[Start of Attachment]
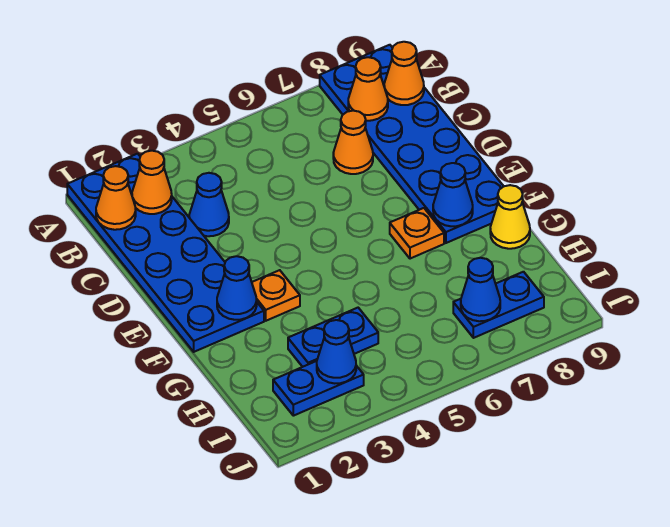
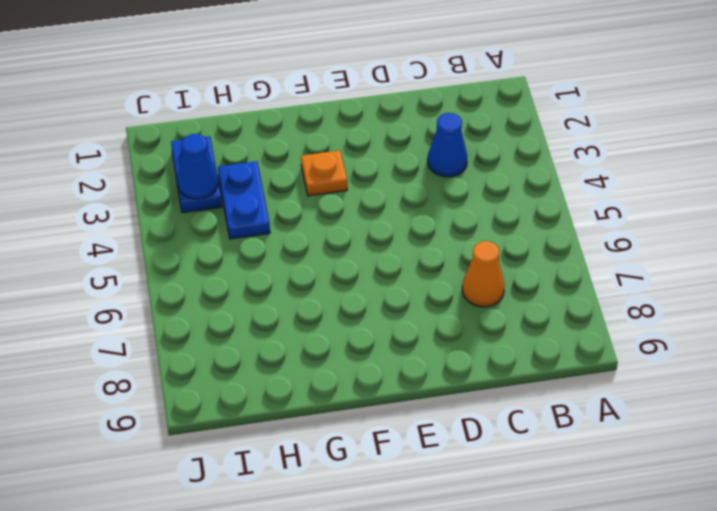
none -> blue plate A1:F2 level 1
none -> blue plate A8:F9 level 1
none -> orange plate F7 level 1

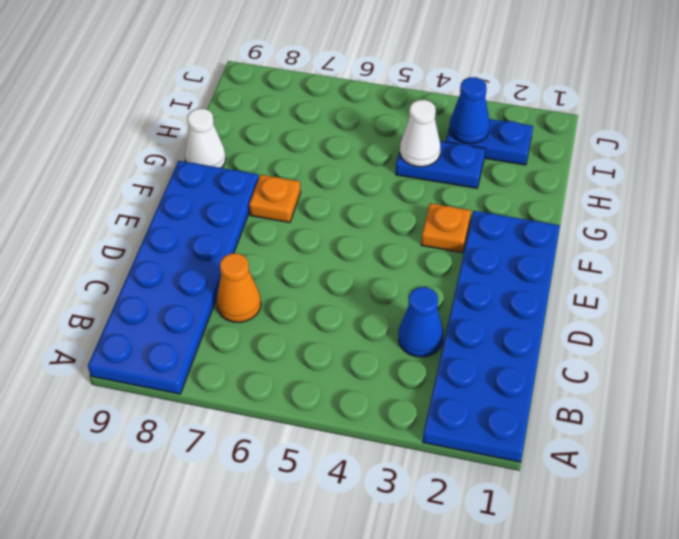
white cone G9 level 1 -> yellow cone G9 level 1
white cone H4 level 2 -> none
none -> blue plate I7:I8 level 1
none -> orange cone B1 level 2
none -> orange cone B2 level 2

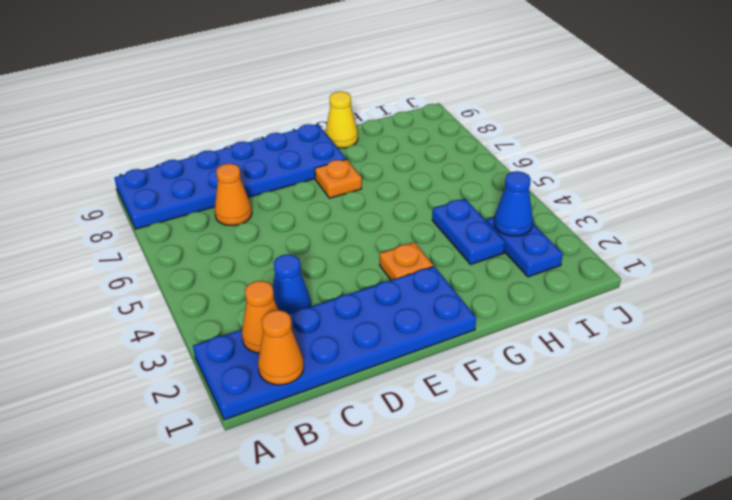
none -> blue plate I7:I8 level 1
none -> orange cone B8 level 2
none -> orange cone B9 level 2

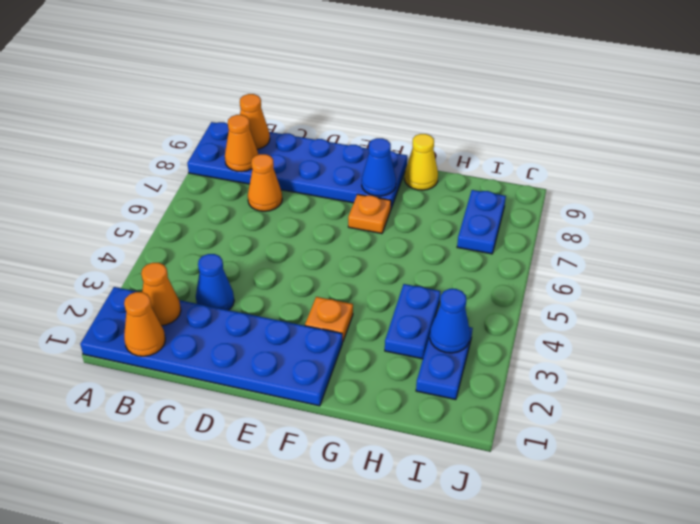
none -> blue cone F2 level 2
none -> blue cone I7 level 2

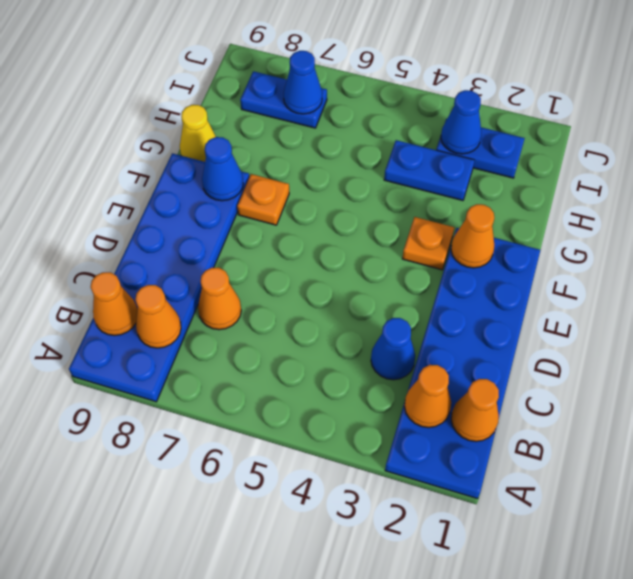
orange cone F2 level 2 -> blue cone F2 level 2

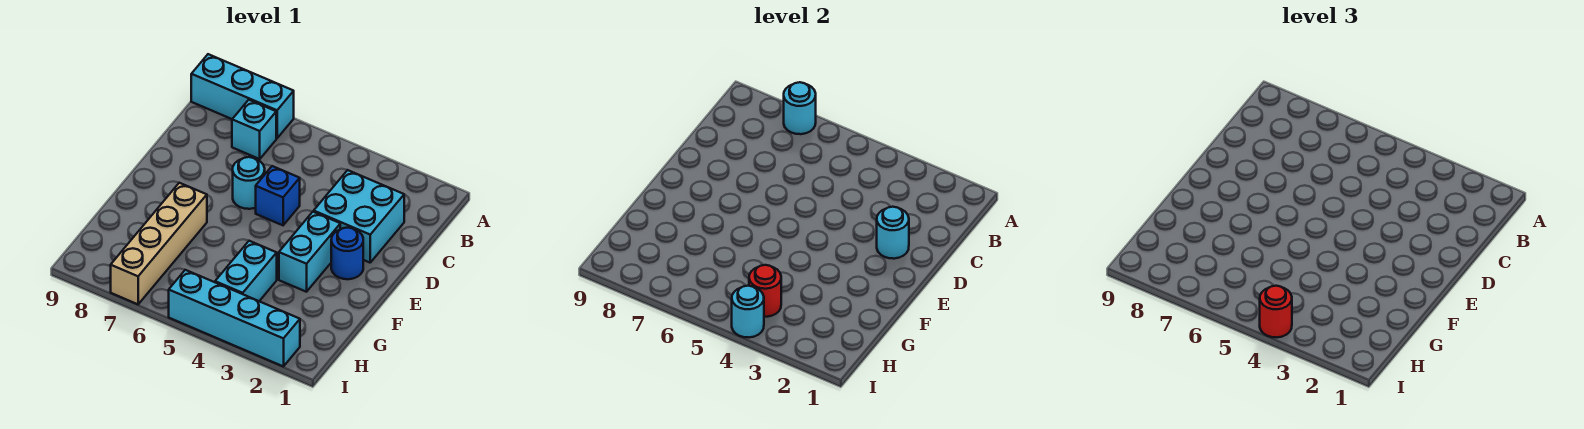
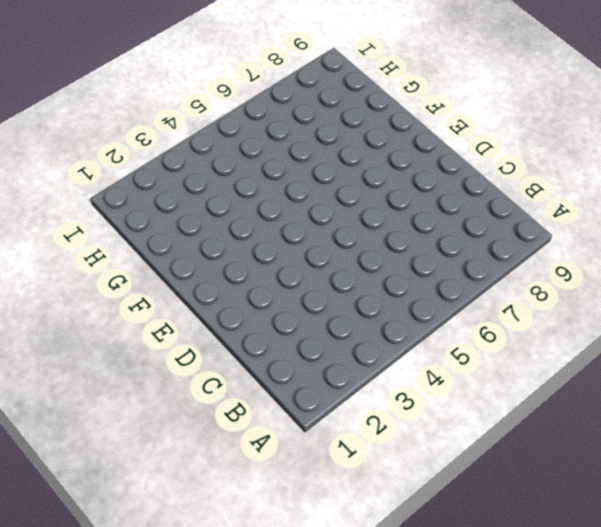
none -> cyan brick A7:A9 level 1
none -> cyan brick B7 level 1
none -> cyan brick C2:D3 level 1

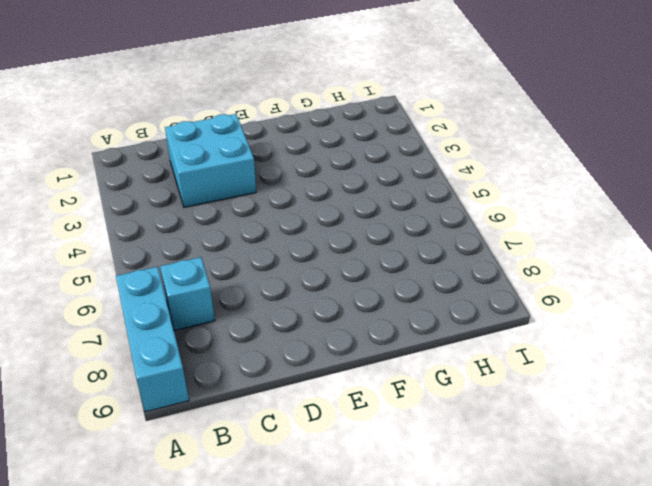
none -> blue brick D5 level 1
none -> cyan round brick D6 level 1
none -> blue round brick E2 level 1

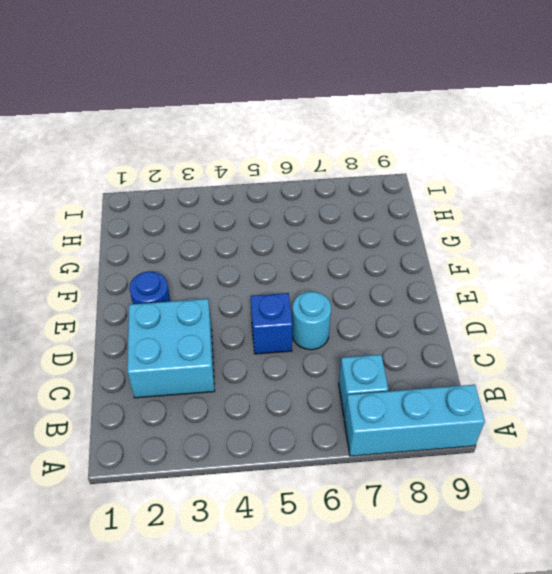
none -> cyan brick E3:F3 level 1
none -> tan brick F7:I7 level 1
none -> cyan brick G4:H4 level 1

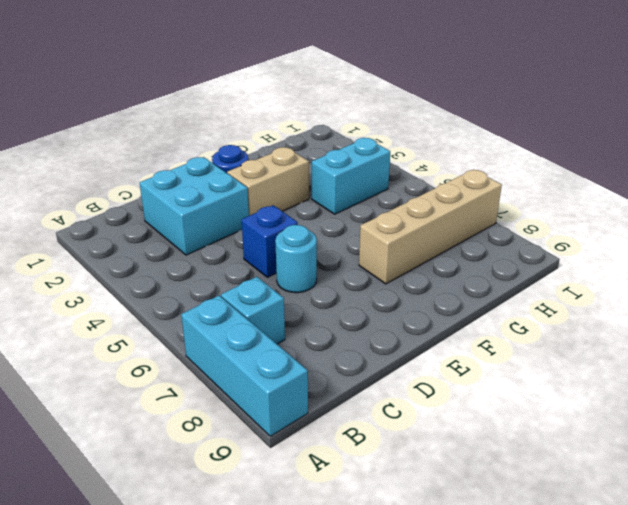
tan brick E3:F3 level 1 -> cyan brick E3:F3 level 1
none -> cyan brick I2:I5 level 1
none -> cyan round brick A7 level 2
none -> cyan round brick D2 level 2

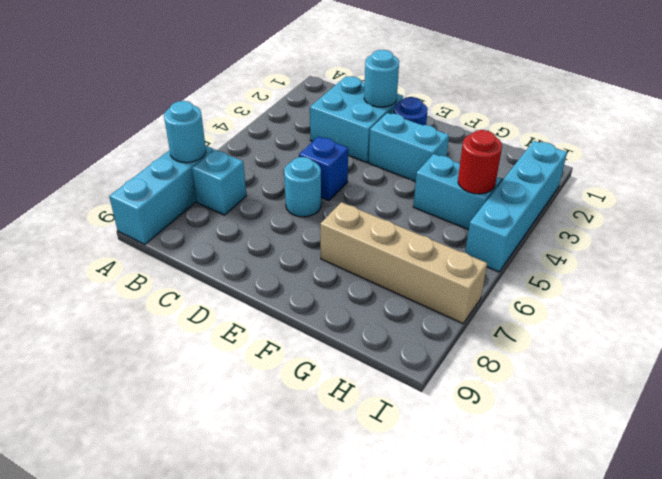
none -> cyan round brick I4 level 2
none -> red round brick I4 level 3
[End of Attachment]
What you should do -
Every line above that includes "round" counts toward one total; give that total by itself.

Output below -
6